Excerpts from a dataset =
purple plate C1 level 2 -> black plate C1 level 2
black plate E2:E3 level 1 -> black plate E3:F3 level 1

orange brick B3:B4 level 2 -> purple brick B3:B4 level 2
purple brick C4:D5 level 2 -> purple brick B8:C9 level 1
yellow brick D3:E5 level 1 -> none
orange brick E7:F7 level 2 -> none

==

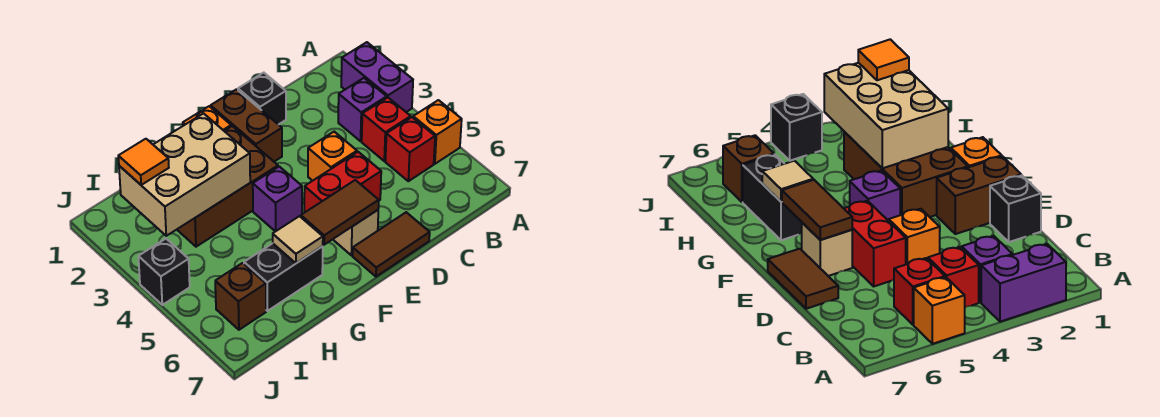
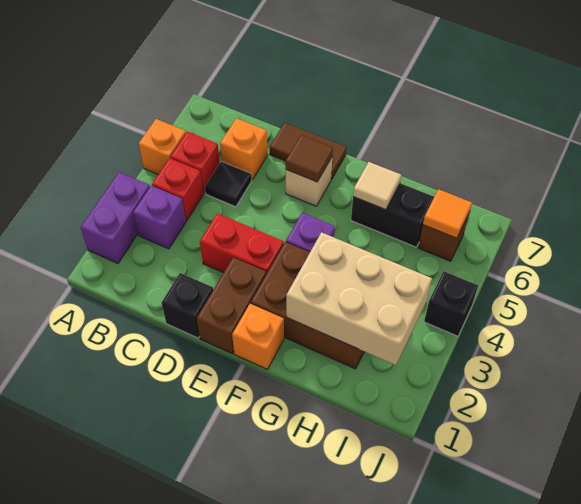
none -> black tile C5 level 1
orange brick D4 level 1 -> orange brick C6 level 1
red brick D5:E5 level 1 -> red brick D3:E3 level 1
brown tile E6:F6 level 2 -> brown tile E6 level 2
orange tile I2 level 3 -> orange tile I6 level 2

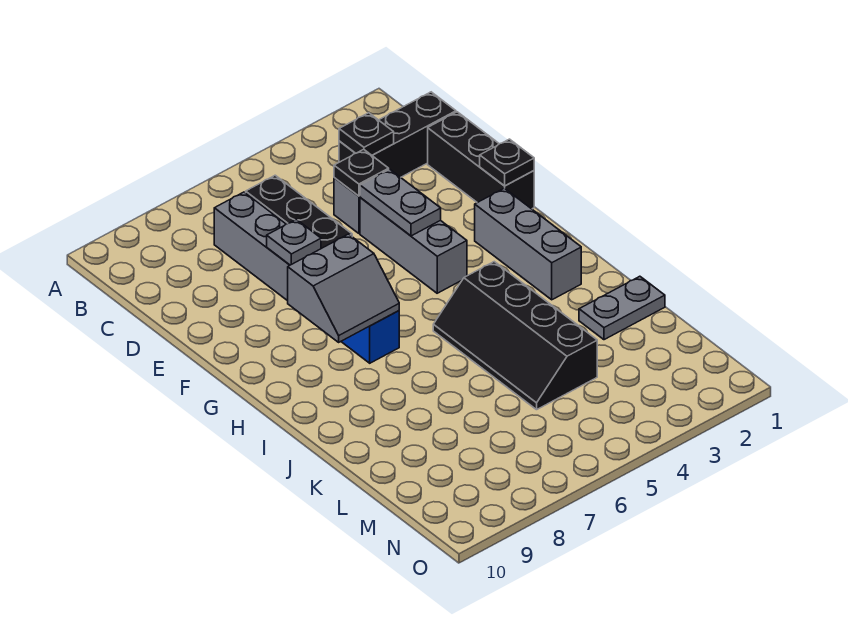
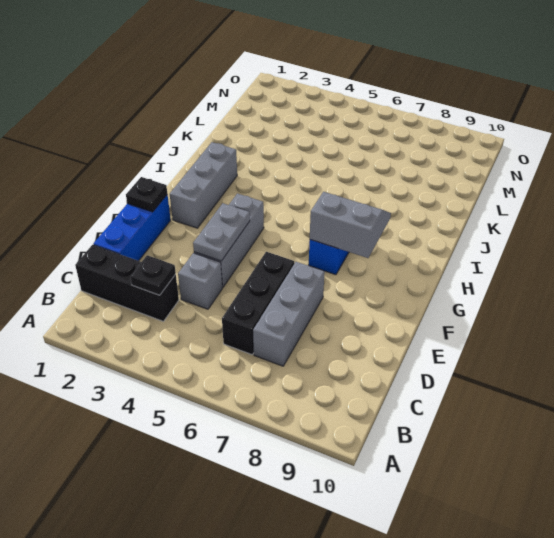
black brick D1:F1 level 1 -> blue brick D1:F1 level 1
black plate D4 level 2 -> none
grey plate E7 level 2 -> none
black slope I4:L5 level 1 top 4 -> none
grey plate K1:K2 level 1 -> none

ASSIGNMENT = Reproduce each line above that contains "orange".

RESULT =
orange brick B3:B4 level 2 -> purple brick B3:B4 level 2
orange brick E7:F7 level 2 -> none
orange brick D4 level 1 -> orange brick C6 level 1
orange tile I2 level 3 -> orange tile I6 level 2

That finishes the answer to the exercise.